*What needs to be done*
Word for word, write the records out again, but omit each picture.

*Excerpted data*
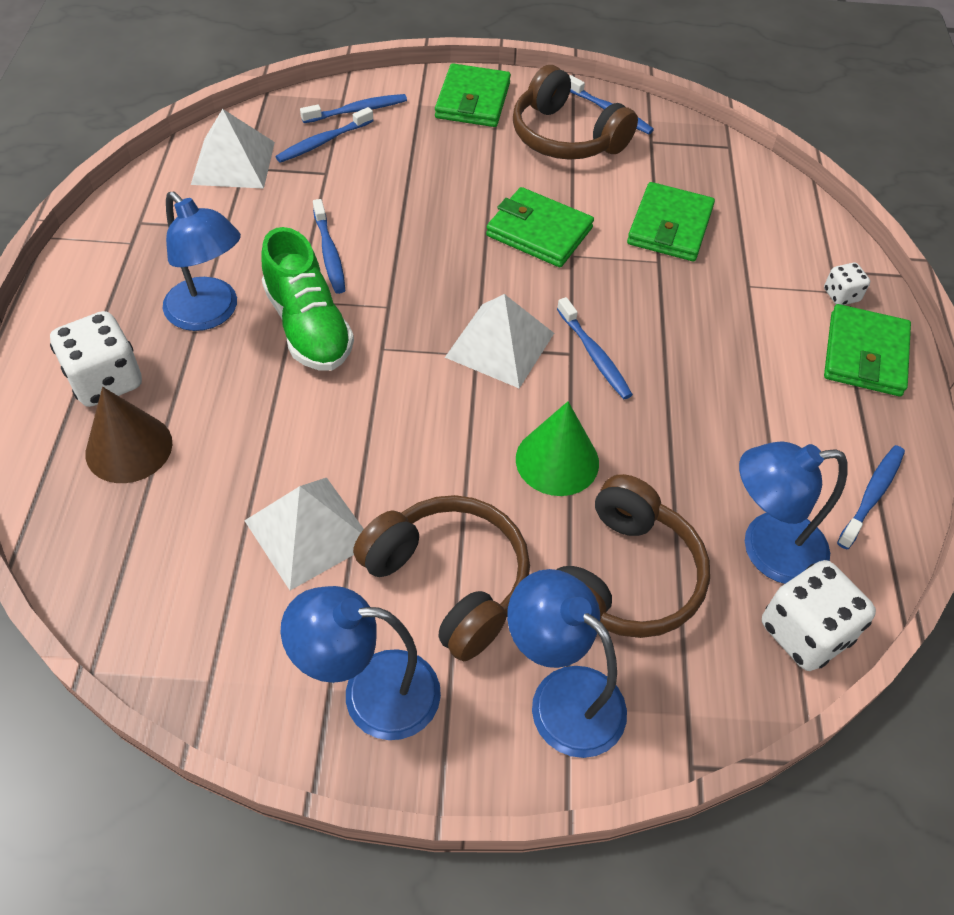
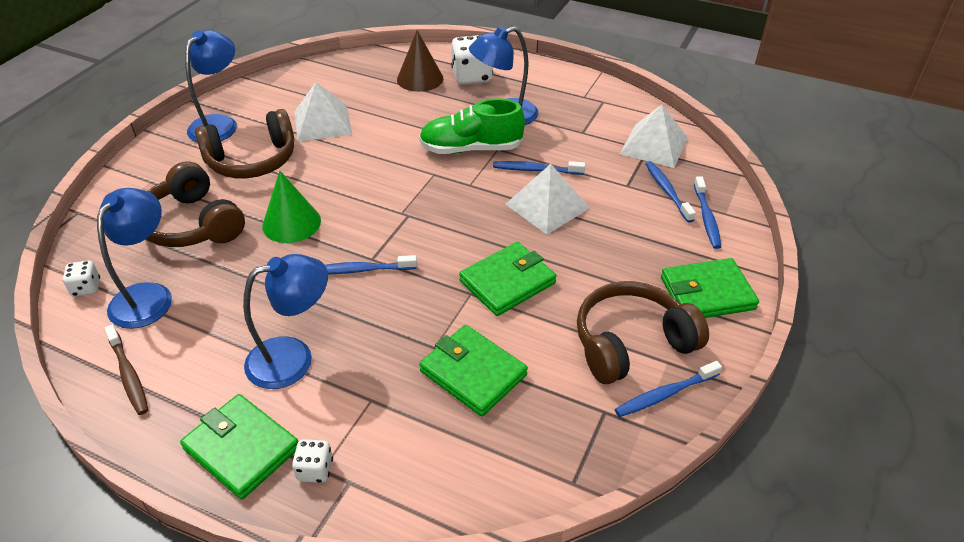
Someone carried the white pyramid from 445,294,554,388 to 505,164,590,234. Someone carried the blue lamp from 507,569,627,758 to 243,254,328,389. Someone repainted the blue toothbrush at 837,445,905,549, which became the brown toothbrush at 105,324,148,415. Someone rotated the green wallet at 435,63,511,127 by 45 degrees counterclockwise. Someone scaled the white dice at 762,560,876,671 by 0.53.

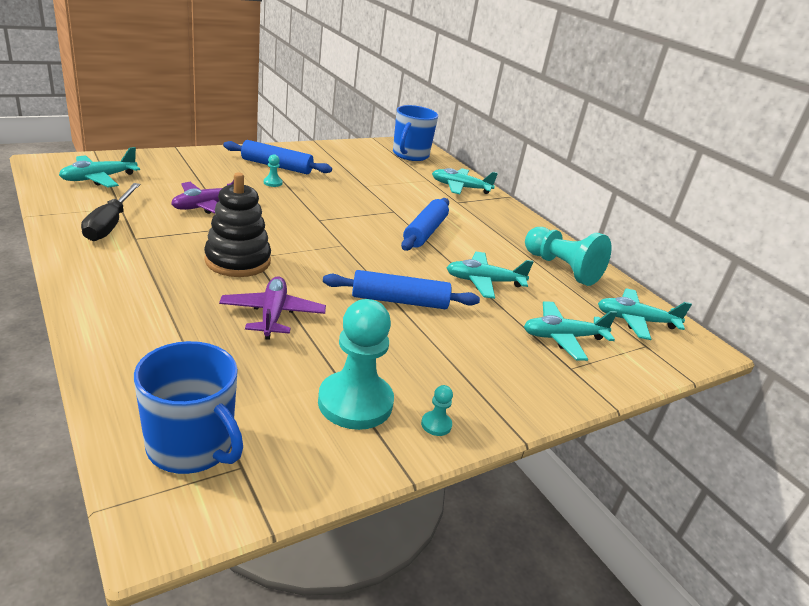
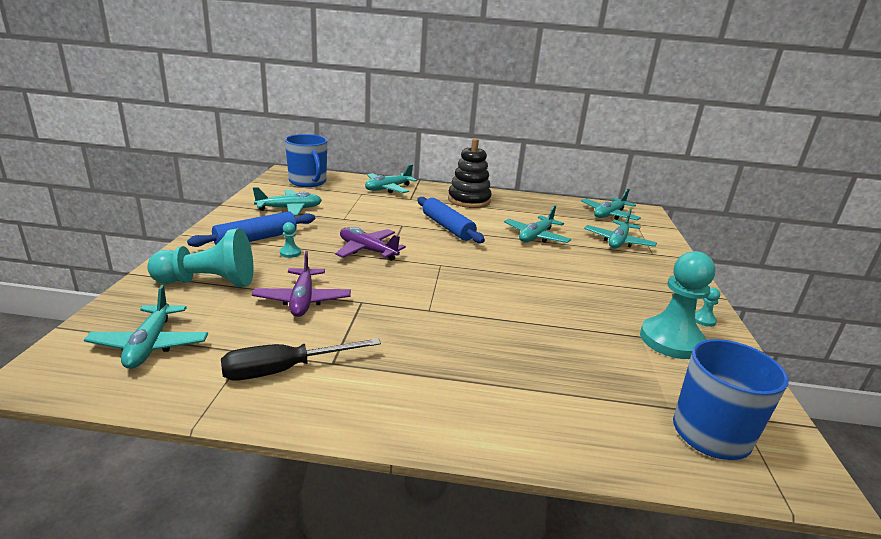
Someone took away the blue rolling pin at 323,270,480,309. Someone put down the turquoise plane at 253,187,322,216. Someone carried the black stacking toy from 204,173,271,277 to 448,138,491,208. Someone carried the purple plane from 219,276,326,340 to 335,227,406,261. Someone carried the turquoise pawn from 525,227,612,286 to 147,228,253,287. Someone rotated the black screwdriver at 81,183,140,241 by 120 degrees clockwise.

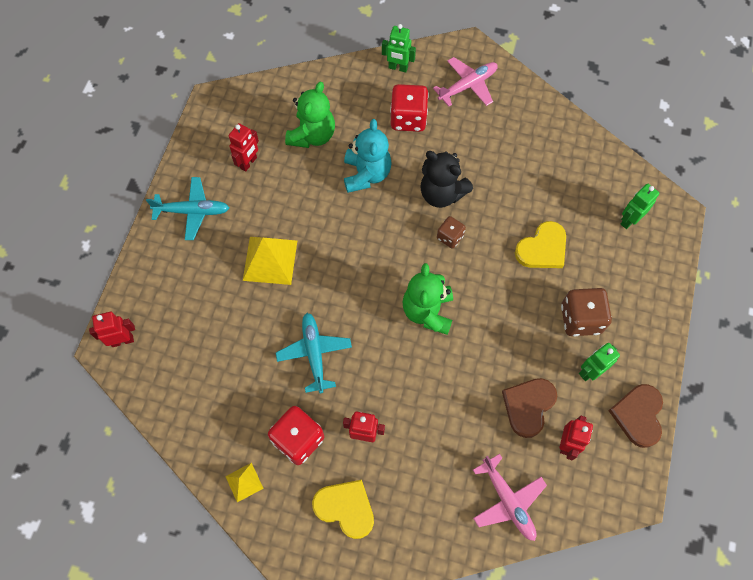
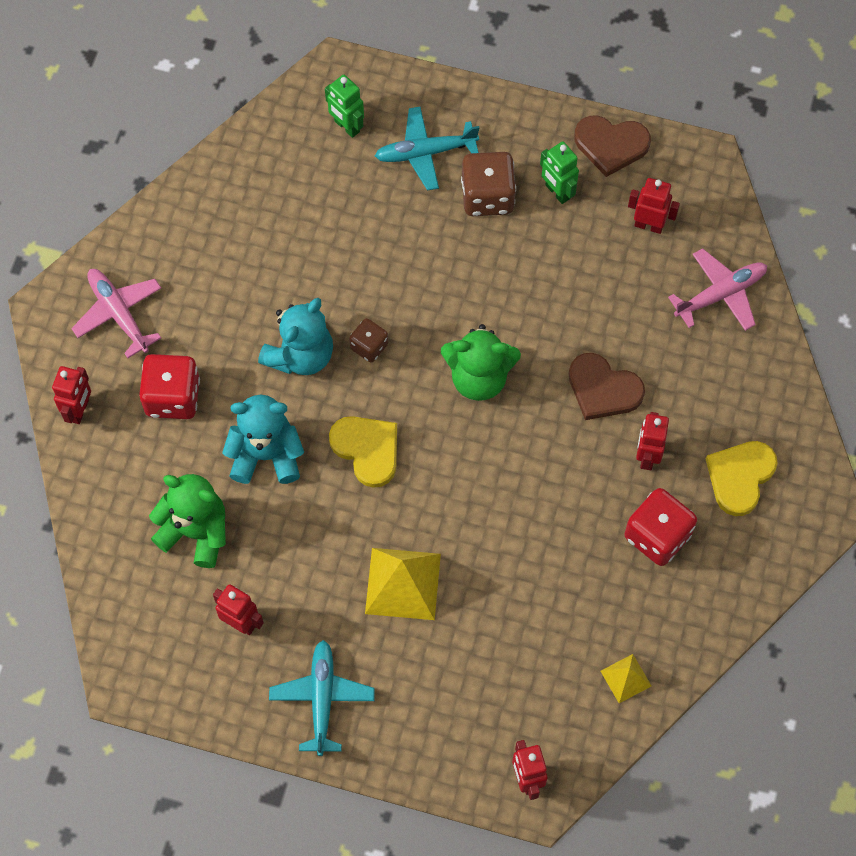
Someone carried the yellow pyramid from 225,463,264,502 to 601,654,651,703. Someone carried the turquoise plane from 276,313,352,393 to 375,107,479,191. Someone carried the brown heart from 502,378,557,438 to 569,353,645,420. Someone carried the yellow heart from 515,221,566,268 to 329,416,397,488. Someone repainted the green robot at 382,24,416,72, which became the red robot at 52,366,91,424. Someone repainted the black teddy bear at 420,151,473,208, which became the turquoise teddy bear at 258,298,333,375.

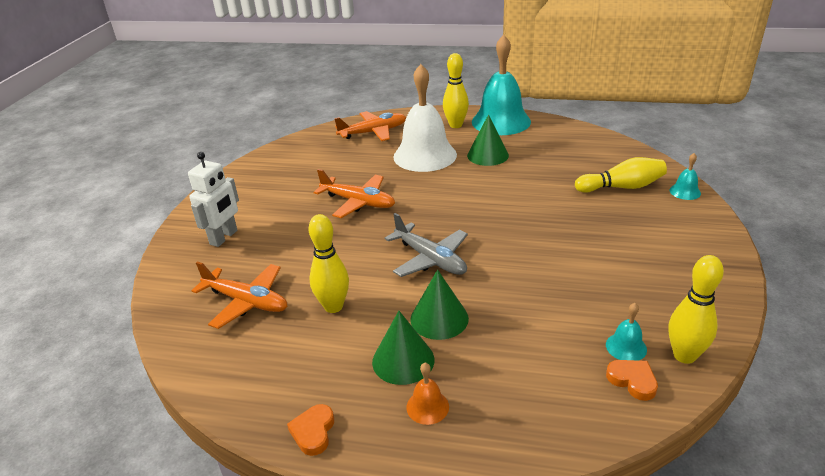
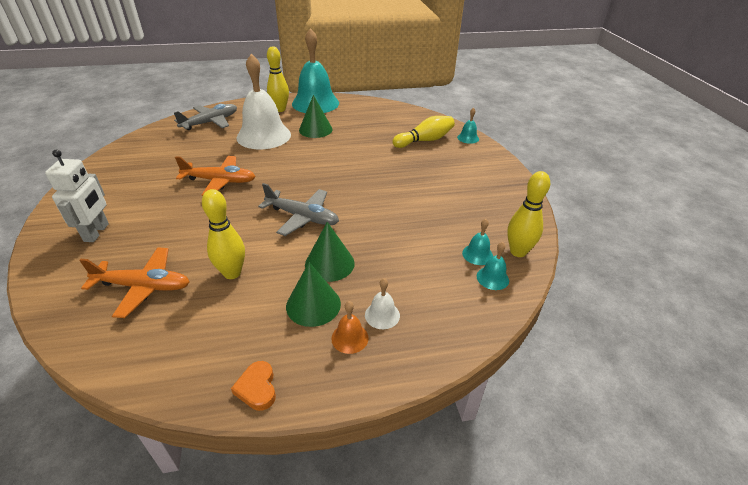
Someone put down the white bell at 365,278,400,329. Someone swapped the orange heart at 606,360,658,401 for the turquoise bell at 477,242,509,290. Someone repainted the orange plane at 334,111,406,141, which became the grey plane at 174,104,237,130.

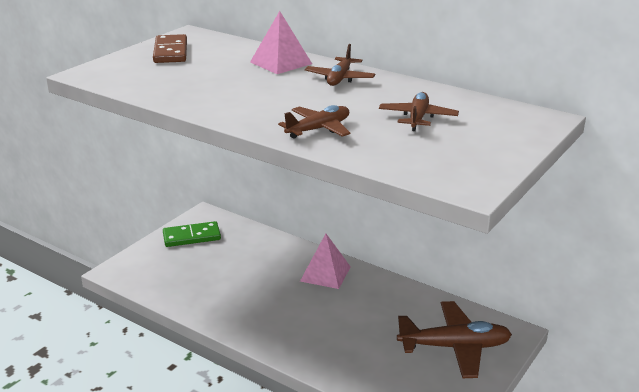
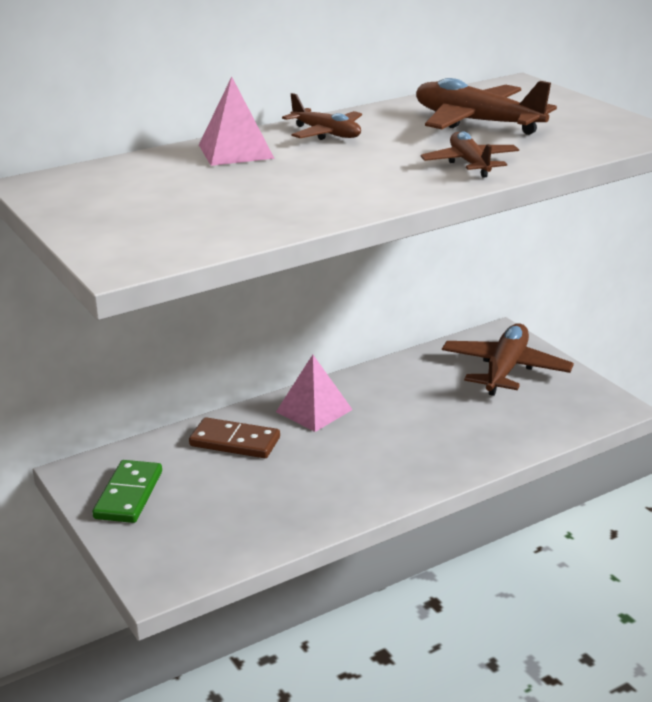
Someone carried the brown domino from 153,34,187,63 to 189,417,280,458. Someone scaled the brown plane at 379,92,459,131 by 1.67.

*Solution for this task*
Someone carried the white pyramid from 445,294,554,388 to 505,164,590,234. Someone carried the blue lamp from 507,569,627,758 to 243,254,328,389. Someone repainted the blue toothbrush at 837,445,905,549, which became the brown toothbrush at 105,324,148,415. Someone rotated the green wallet at 435,63,511,127 by 45 degrees counterclockwise. Someone scaled the white dice at 762,560,876,671 by 0.53.

Someone took away the blue rolling pin at 323,270,480,309. Someone put down the turquoise plane at 253,187,322,216. Someone carried the black stacking toy from 204,173,271,277 to 448,138,491,208. Someone carried the purple plane from 219,276,326,340 to 335,227,406,261. Someone carried the turquoise pawn from 525,227,612,286 to 147,228,253,287. Someone rotated the black screwdriver at 81,183,140,241 by 120 degrees clockwise.

Someone carried the yellow pyramid from 225,463,264,502 to 601,654,651,703. Someone carried the turquoise plane from 276,313,352,393 to 375,107,479,191. Someone carried the brown heart from 502,378,557,438 to 569,353,645,420. Someone carried the yellow heart from 515,221,566,268 to 329,416,397,488. Someone repainted the green robot at 382,24,416,72, which became the red robot at 52,366,91,424. Someone repainted the black teddy bear at 420,151,473,208, which became the turquoise teddy bear at 258,298,333,375.

Someone put down the white bell at 365,278,400,329. Someone swapped the orange heart at 606,360,658,401 for the turquoise bell at 477,242,509,290. Someone repainted the orange plane at 334,111,406,141, which became the grey plane at 174,104,237,130.

Someone carried the brown domino from 153,34,187,63 to 189,417,280,458. Someone scaled the brown plane at 379,92,459,131 by 1.67.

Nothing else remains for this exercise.